■ **Records for processing**:
⁂
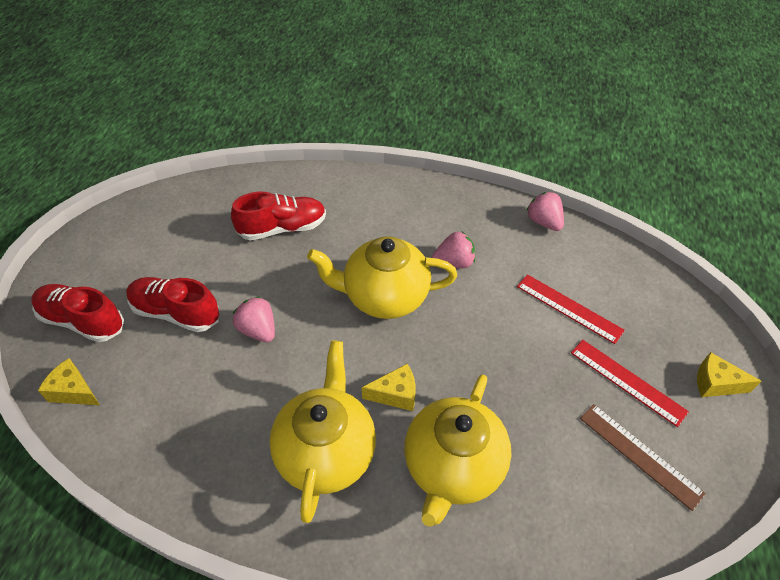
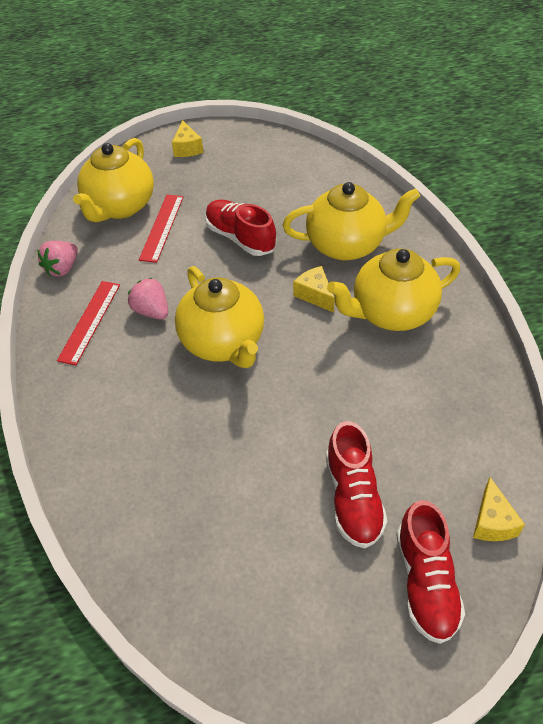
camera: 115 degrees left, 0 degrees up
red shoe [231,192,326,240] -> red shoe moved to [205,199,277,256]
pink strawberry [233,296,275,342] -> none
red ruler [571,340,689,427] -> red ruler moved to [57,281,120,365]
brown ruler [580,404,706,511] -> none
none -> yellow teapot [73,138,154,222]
⁂
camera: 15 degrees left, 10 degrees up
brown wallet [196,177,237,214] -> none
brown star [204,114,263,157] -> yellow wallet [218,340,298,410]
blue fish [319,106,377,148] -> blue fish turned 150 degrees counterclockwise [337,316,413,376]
⁂
■ **Task item**: Within the material above, extract exactly the lines that start at the line containing "camera: 115 degrees left, 0 degrees up" and stop after the line containing "brown ruler [580,404,706,511] -> none", and only those.

■ **Your response**:
camera: 115 degrees left, 0 degrees up
red shoe [231,192,326,240] -> red shoe moved to [205,199,277,256]
pink strawberry [233,296,275,342] -> none
red ruler [571,340,689,427] -> red ruler moved to [57,281,120,365]
brown ruler [580,404,706,511] -> none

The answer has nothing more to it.